Retype, without any change, the line that contains "What objects are" and every line that follows it to the end of the entries, and nothing else.

*** Opening of Material supplied ***

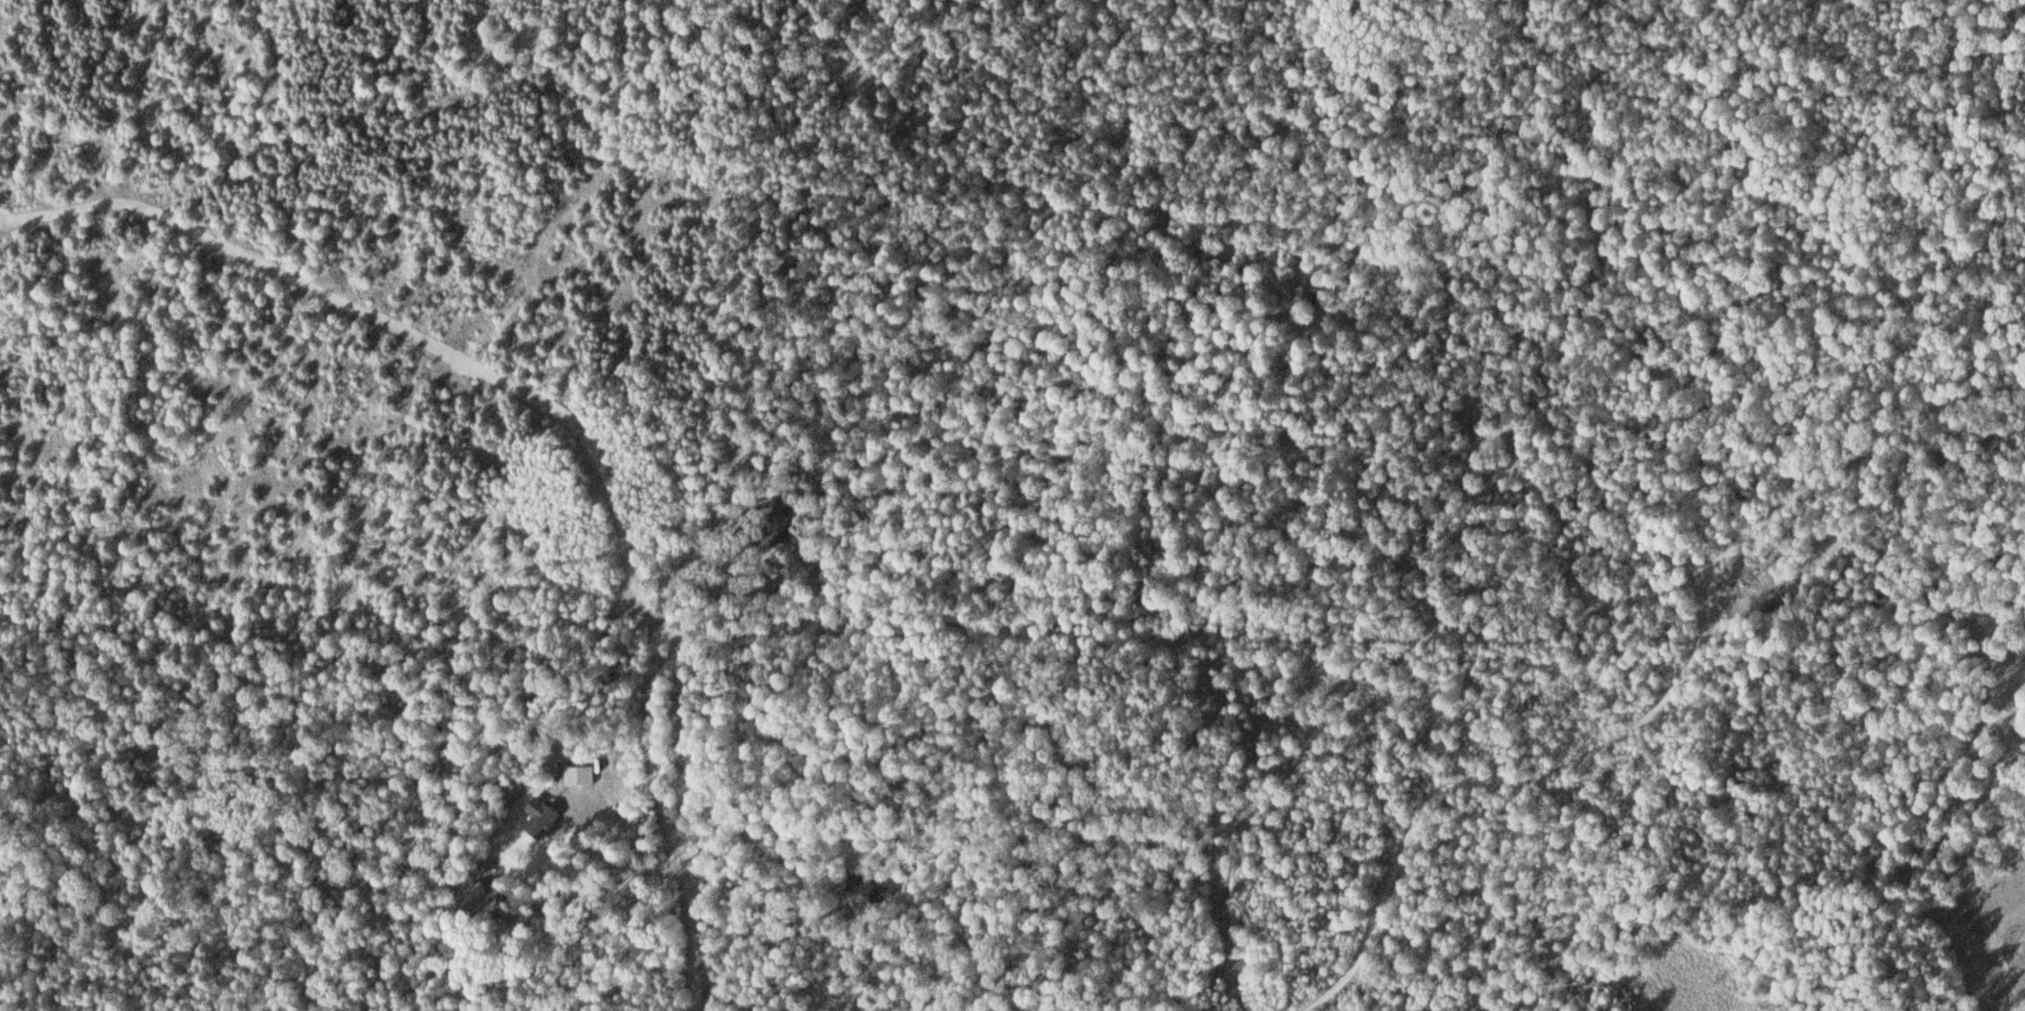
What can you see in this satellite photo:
road: (229, 124)
road: (408, 329)
building: (782, 520)
building: (1775, 598)
road: (1196, 632)
road: (1504, 782)
building: (542, 823)
building: (875, 892)
building: (1225, 896)

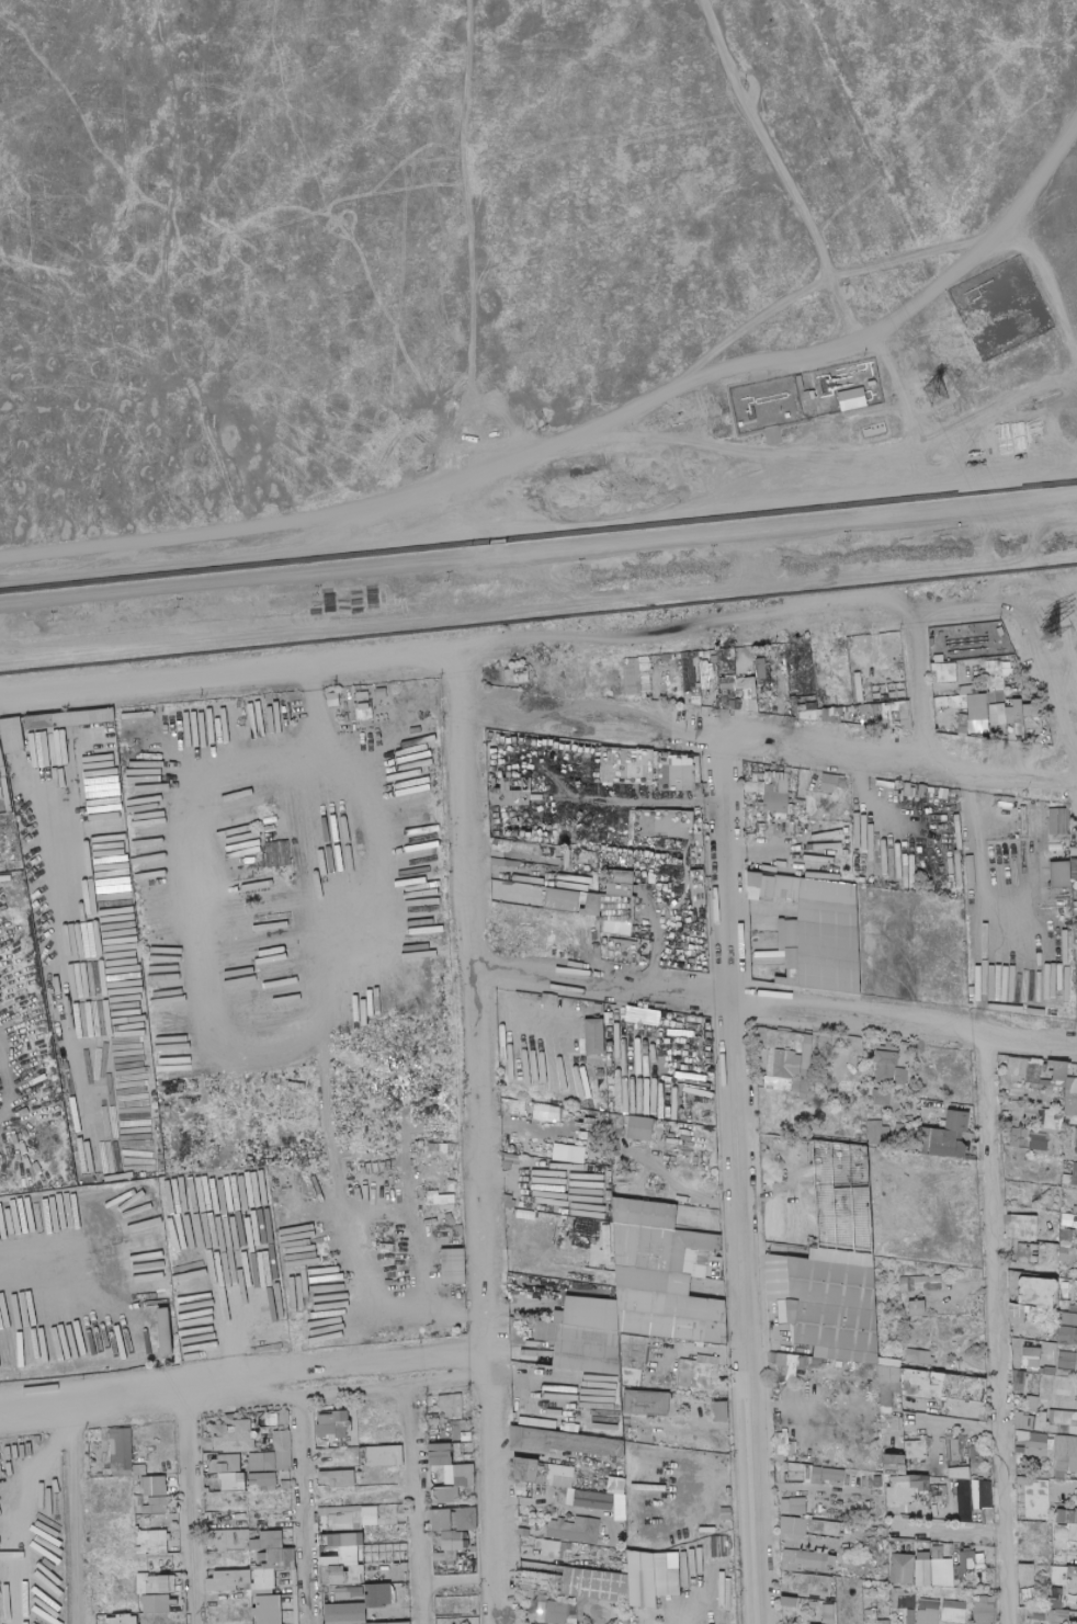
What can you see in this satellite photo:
road: (782, 171)
road: (478, 249)
road: (821, 282)
building: (1001, 306)
road: (866, 338)
road: (541, 462)
road: (776, 499)
road: (1027, 510)
road: (538, 547)
road: (237, 556)
road: (482, 570)
road: (1041, 597)
road: (538, 605)
road: (726, 617)
power tower: (1052, 629)
building: (1001, 631)
building: (806, 641)
building: (931, 644)
building: (732, 652)
building: (666, 657)
building: (938, 657)
building: (949, 659)
building: (988, 659)
building: (842, 660)
building: (789, 661)
building: (974, 661)
building: (800, 663)
building: (644, 664)
building: (664, 664)
road: (248, 665)
building: (605, 665)
building: (996, 666)
building: (710, 668)
building: (690, 670)
building: (727, 670)
building: (761, 670)
building: (803, 670)
building: (945, 671)
building: (521, 673)
building: (509, 675)
building: (632, 675)
building: (935, 676)
building: (579, 678)
building: (645, 681)
building: (727, 682)
building: (746, 682)
road: (1041, 682)
building: (734, 683)
road: (914, 683)
building: (996, 683)
building: (525, 684)
building: (765, 685)
building: (968, 689)
building: (982, 689)
road: (25, 691)
building: (381, 693)
building: (704, 693)
building: (750, 693)
building: (639, 694)
building: (1025, 694)
building: (644, 695)
building: (1012, 695)
building: (363, 696)
building: (996, 696)
building: (689, 697)
building: (333, 698)
building: (229, 699)
building: (712, 700)
building: (958, 700)
building: (1007, 700)
building: (1011, 701)
building: (732, 704)
building: (738, 704)
building: (364, 705)
building: (749, 705)
building: (761, 709)
building: (1031, 709)
building: (985, 712)
building: (819, 713)
building: (896, 714)
building: (997, 714)
building: (1016, 716)
building: (65, 718)
building: (963, 723)
building: (1033, 723)
building: (994, 730)
building: (11, 734)
building: (970, 734)
building: (1014, 734)
building: (977, 735)
building: (1007, 737)
building: (1029, 738)
road: (765, 743)
building: (746, 767)
building: (756, 771)
building: (682, 772)
building: (796, 779)
building: (830, 781)
building: (842, 782)
building: (438, 783)
building: (779, 786)
building: (761, 791)
road: (865, 794)
building: (1012, 801)
building: (776, 802)
road: (343, 803)
road: (460, 804)
building: (1057, 805)
building: (1063, 805)
building: (754, 806)
building: (1032, 807)
building: (768, 815)
building: (1016, 818)
building: (769, 820)
building: (1022, 821)
building: (1058, 821)
building: (757, 823)
building: (842, 823)
building: (842, 827)
building: (769, 829)
building: (1017, 835)
building: (750, 836)
building: (844, 846)
road: (976, 847)
building: (1027, 847)
road: (772, 852)
building: (278, 853)
building: (868, 854)
building: (1074, 870)
building: (893, 873)
building: (1060, 874)
building: (620, 882)
building: (754, 884)
building: (787, 886)
building: (767, 887)
building: (1066, 889)
building: (562, 899)
building: (827, 902)
building: (592, 904)
building: (969, 904)
building: (611, 906)
building: (1058, 911)
building: (1075, 912)
building: (601, 916)
building: (1075, 925)
building: (969, 930)
building: (787, 933)
building: (1075, 938)
building: (621, 947)
building: (629, 948)
building: (791, 957)
building: (829, 957)
building: (972, 967)
building: (789, 977)
building: (972, 985)
building: (550, 998)
road: (774, 999)
building: (587, 1003)
building: (597, 1007)
building: (1002, 1009)
road: (517, 1017)
building: (784, 1029)
building: (608, 1032)
road: (625, 1032)
building: (595, 1035)
building: (762, 1036)
building: (779, 1039)
building: (883, 1045)
building: (914, 1045)
building: (798, 1055)
building: (806, 1056)
building: (887, 1057)
building: (1004, 1059)
building: (1039, 1061)
building: (770, 1062)
building: (784, 1063)
building: (1069, 1064)
building: (897, 1066)
building: (1043, 1066)
building: (1051, 1068)
building: (1017, 1069)
building: (1072, 1070)
building: (1033, 1072)
building: (601, 1073)
building: (1046, 1073)
building: (1059, 1073)
building: (891, 1074)
building: (802, 1077)
building: (1050, 1078)
building: (1045, 1082)
building: (296, 1085)
building: (804, 1085)
building: (1071, 1087)
building: (816, 1088)
building: (803, 1096)
building: (881, 1097)
building: (505, 1102)
building: (1070, 1105)
building: (517, 1106)
building: (536, 1109)
building: (555, 1112)
building: (595, 1113)
building: (872, 1116)
building: (910, 1118)
building: (1046, 1118)
building: (957, 1121)
building: (616, 1122)
building: (942, 1124)
building: (640, 1128)
building: (877, 1131)
building: (917, 1134)
building: (930, 1135)
building: (926, 1139)
building: (1029, 1139)
building: (864, 1140)
building: (946, 1143)
building: (166, 1147)
building: (617, 1151)
building: (597, 1175)
building: (1073, 1176)
road: (738, 1181)
building: (1068, 1181)
road: (692, 1188)
building: (447, 1199)
building: (1076, 1210)
building: (644, 1213)
building: (1056, 1220)
building: (1069, 1220)
road: (418, 1227)
building: (1025, 1227)
building: (459, 1229)
building: (626, 1243)
building: (671, 1247)
building: (397, 1254)
building: (453, 1265)
road: (352, 1283)
building: (921, 1284)
building: (163, 1285)
building: (336, 1286)
road: (489, 1294)
building: (827, 1302)
building: (188, 1303)
building: (917, 1308)
building: (182, 1314)
building: (1018, 1314)
building: (1070, 1319)
road: (225, 1322)
road: (994, 1324)
building: (163, 1333)
building: (1070, 1336)
building: (920, 1357)
building: (1031, 1358)
building: (1067, 1361)
building: (802, 1362)
building: (784, 1363)
building: (698, 1371)
building: (1019, 1381)
building: (957, 1386)
building: (645, 1403)
building: (451, 1405)
building: (721, 1412)
building: (1025, 1421)
building: (1059, 1422)
building: (333, 1425)
building: (232, 1436)
building: (563, 1443)
building: (1034, 1443)
building: (121, 1449)
building: (284, 1450)
building: (1067, 1452)
building: (383, 1456)
building: (261, 1462)
building: (0, 1465)
building: (524, 1470)
building: (140, 1471)
building: (228, 1473)
building: (449, 1474)
building: (561, 1476)
building: (828, 1476)
building: (336, 1479)
building: (264, 1481)
building: (153, 1486)
building: (616, 1486)
building: (863, 1486)
building: (906, 1489)
building: (939, 1501)
building: (964, 1501)
building: (985, 1501)
building: (156, 1506)
building: (794, 1506)
building: (1040, 1508)
building: (916, 1510)
building: (365, 1517)
building: (794, 1526)
building: (454, 1527)
building: (574, 1529)
building: (819, 1529)
building: (1066, 1529)
building: (720, 1546)
building: (548, 1549)
building: (445, 1557)
building: (342, 1558)
building: (808, 1560)
building: (925, 1561)
building: (968, 1567)
building: (902, 1569)
building: (1028, 1573)
building: (324, 1575)
building: (227, 1580)
building: (615, 1582)
building: (1061, 1582)
building: (152, 1584)
building: (813, 1584)
building: (342, 1594)
building: (1056, 1598)
building: (904, 1599)
building: (788, 1602)
building: (155, 1604)
building: (267, 1609)
building: (288, 1610)
building: (928, 1611)
building: (954, 1611)
building: (985, 1611)
building: (558, 1612)
building: (346, 1614)
building: (828, 1615)
building: (911, 1616)
building: (873, 1617)
building: (1049, 1617)
building: (475, 1620)

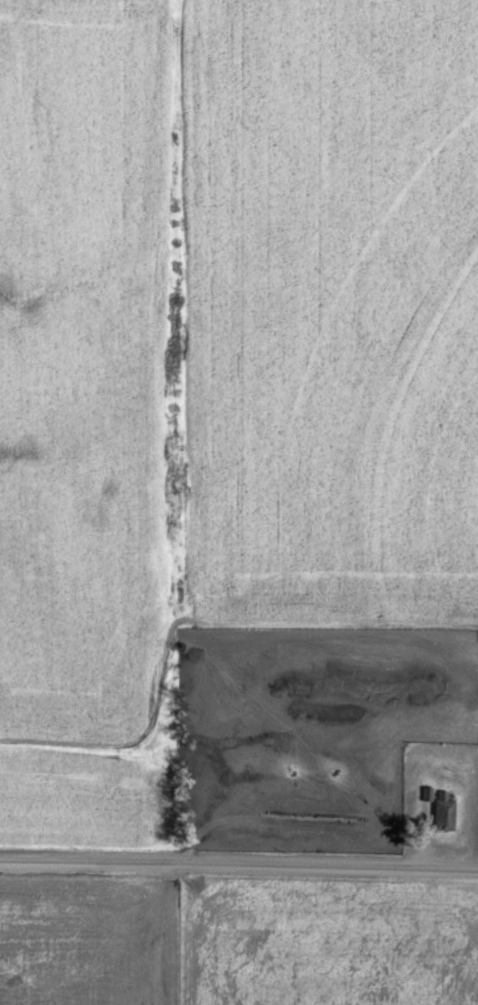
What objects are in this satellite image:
building: (438, 809)
road: (238, 875)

*** Close of Material supplied ***

◆ Reply to the task
What objects are in this satellite image:
building: (438, 809)
road: (238, 875)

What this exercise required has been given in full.